§ Requirement:
Word for word, repeat all the entries below, but without the pictures.

§ Records shown:
━━━━━━

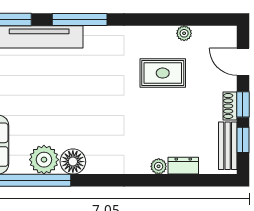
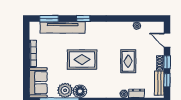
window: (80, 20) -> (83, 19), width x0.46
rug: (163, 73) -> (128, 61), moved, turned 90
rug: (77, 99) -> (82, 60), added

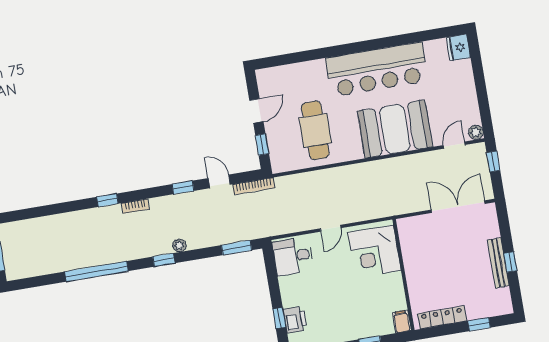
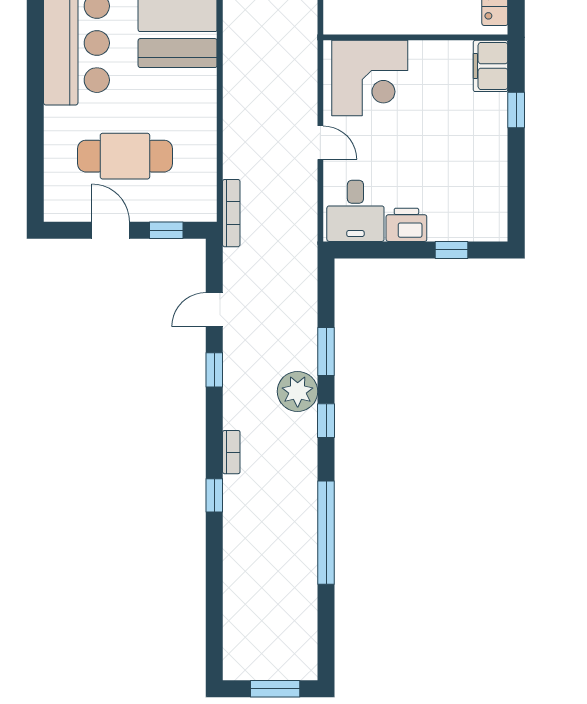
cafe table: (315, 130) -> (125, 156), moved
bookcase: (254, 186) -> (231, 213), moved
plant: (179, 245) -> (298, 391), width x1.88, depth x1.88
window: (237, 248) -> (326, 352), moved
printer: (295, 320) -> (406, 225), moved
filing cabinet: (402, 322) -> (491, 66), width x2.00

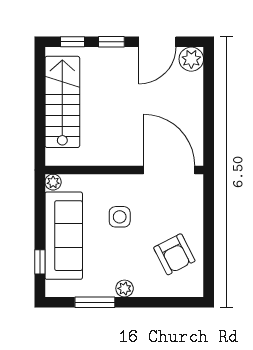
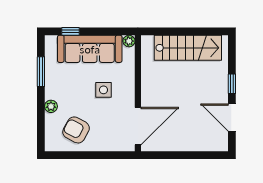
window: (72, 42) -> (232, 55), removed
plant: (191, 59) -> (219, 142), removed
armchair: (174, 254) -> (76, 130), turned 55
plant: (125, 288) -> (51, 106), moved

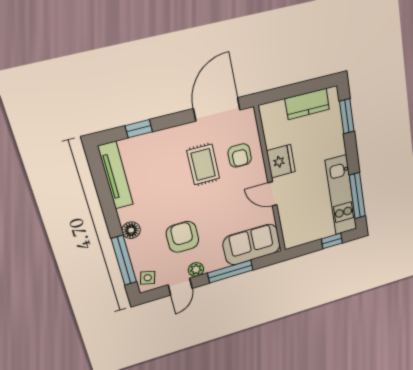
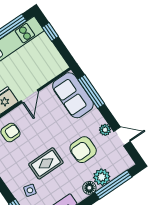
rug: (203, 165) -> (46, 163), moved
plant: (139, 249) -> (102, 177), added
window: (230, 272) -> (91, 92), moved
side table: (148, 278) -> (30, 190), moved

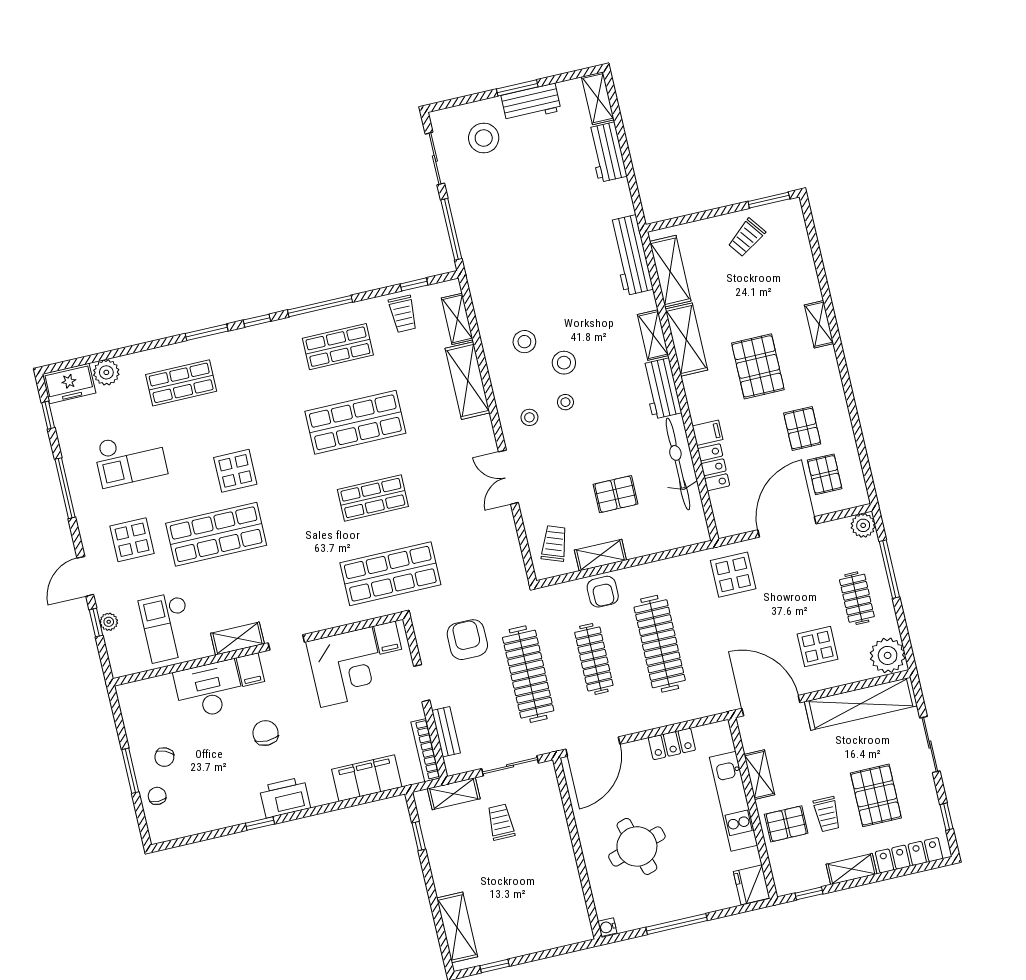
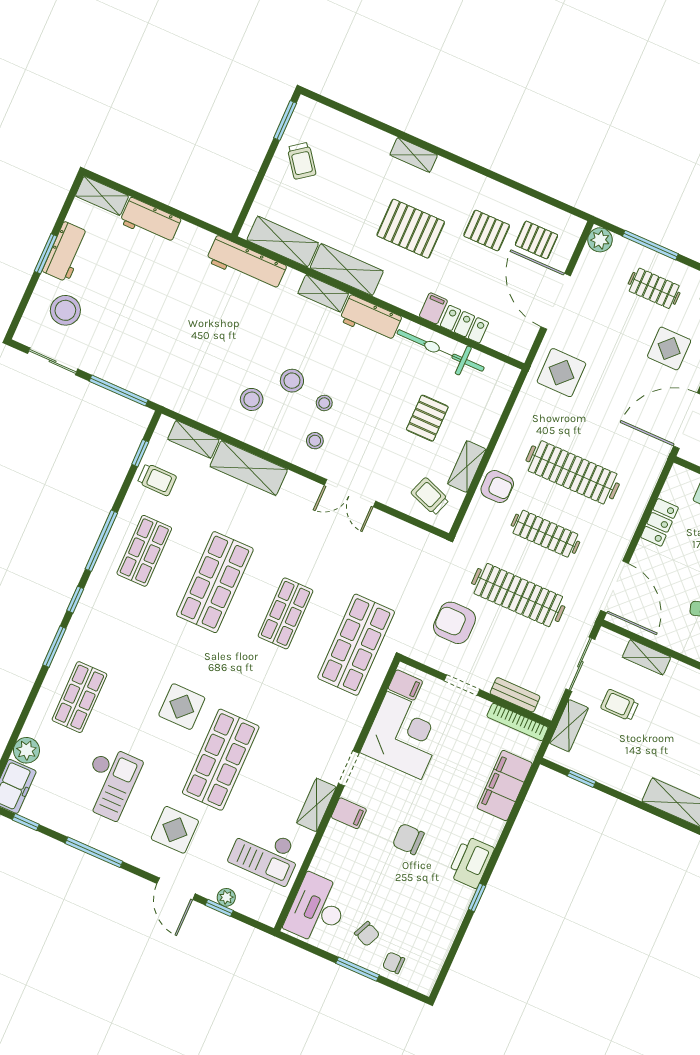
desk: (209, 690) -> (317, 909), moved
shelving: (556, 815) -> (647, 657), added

━━━━━━

§ Written answer:
window: (80, 20) -> (83, 19), width x0.46
rug: (163, 73) -> (128, 61), moved, turned 90
rug: (77, 99) -> (82, 60), added

cafe table: (315, 130) -> (125, 156), moved
bookcase: (254, 186) -> (231, 213), moved
plant: (179, 245) -> (298, 391), width x1.88, depth x1.88
window: (237, 248) -> (326, 352), moved
printer: (295, 320) -> (406, 225), moved
filing cabinet: (402, 322) -> (491, 66), width x2.00

window: (72, 42) -> (232, 55), removed
plant: (191, 59) -> (219, 142), removed
armchair: (174, 254) -> (76, 130), turned 55
plant: (125, 288) -> (51, 106), moved

rug: (203, 165) -> (46, 163), moved
plant: (139, 249) -> (102, 177), added
window: (230, 272) -> (91, 92), moved
side table: (148, 278) -> (30, 190), moved

desk: (209, 690) -> (317, 909), moved
shelving: (556, 815) -> (647, 657), added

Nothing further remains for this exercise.